• Instructions to follow: Pictures are not part of the copy; retype all the records below exactly.

####

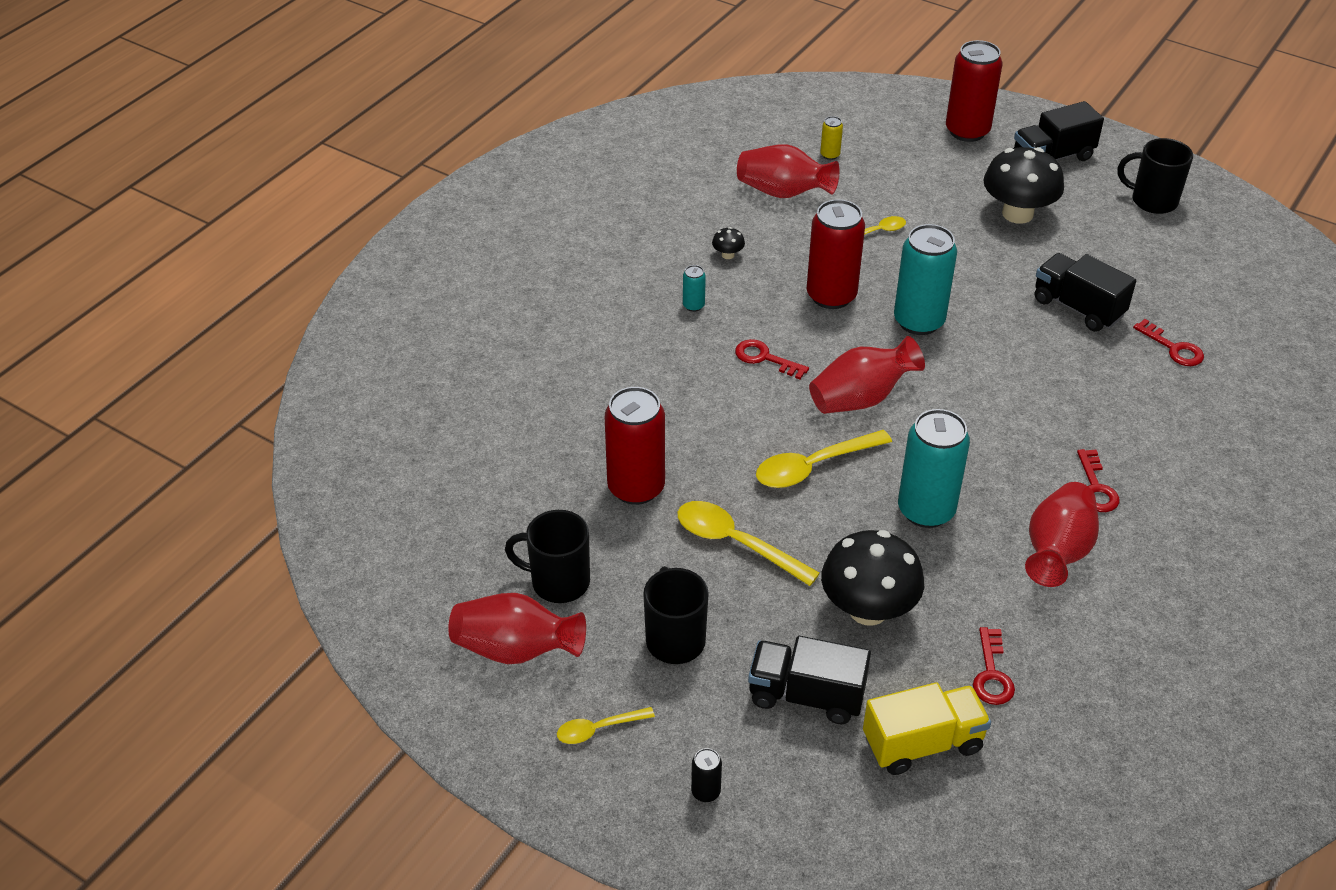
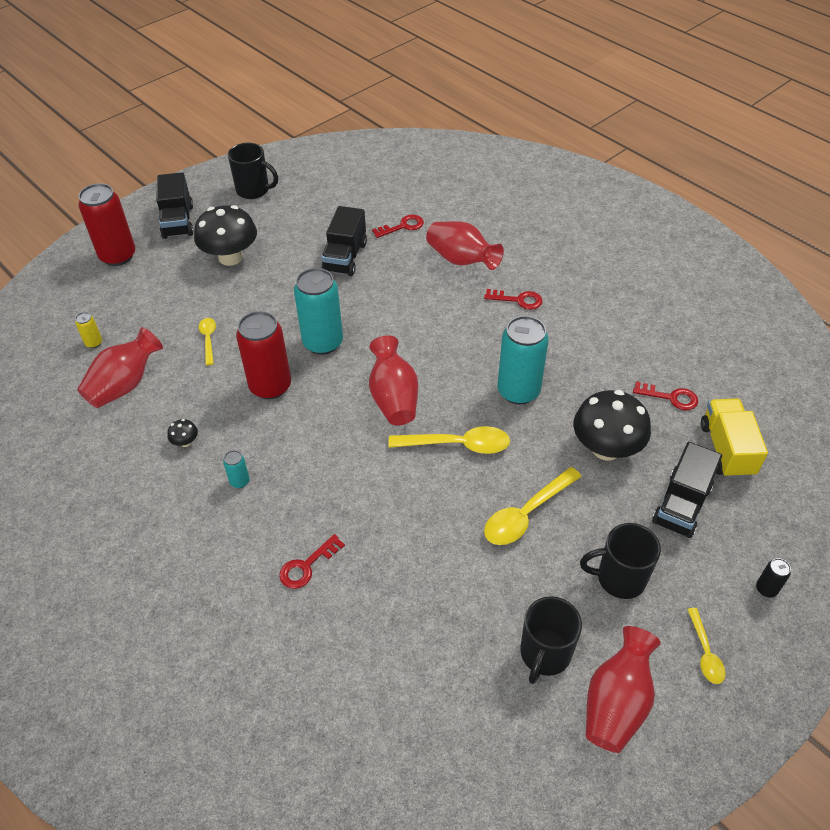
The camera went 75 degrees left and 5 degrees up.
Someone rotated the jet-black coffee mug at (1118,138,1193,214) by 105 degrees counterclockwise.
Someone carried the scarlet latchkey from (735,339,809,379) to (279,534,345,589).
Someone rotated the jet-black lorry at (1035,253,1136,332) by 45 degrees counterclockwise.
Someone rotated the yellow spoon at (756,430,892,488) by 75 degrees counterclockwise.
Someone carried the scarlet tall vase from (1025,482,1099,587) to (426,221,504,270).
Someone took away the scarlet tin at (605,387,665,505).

####

• Written response:
The camera went 75 degrees left and 5 degrees up.
Someone rotated the jet-black coffee mug at (1118,138,1193,214) by 105 degrees counterclockwise.
Someone carried the scarlet latchkey from (735,339,809,379) to (279,534,345,589).
Someone rotated the jet-black lorry at (1035,253,1136,332) by 45 degrees counterclockwise.
Someone rotated the yellow spoon at (756,430,892,488) by 75 degrees counterclockwise.
Someone carried the scarlet tall vase from (1025,482,1099,587) to (426,221,504,270).
Someone took away the scarlet tin at (605,387,665,505).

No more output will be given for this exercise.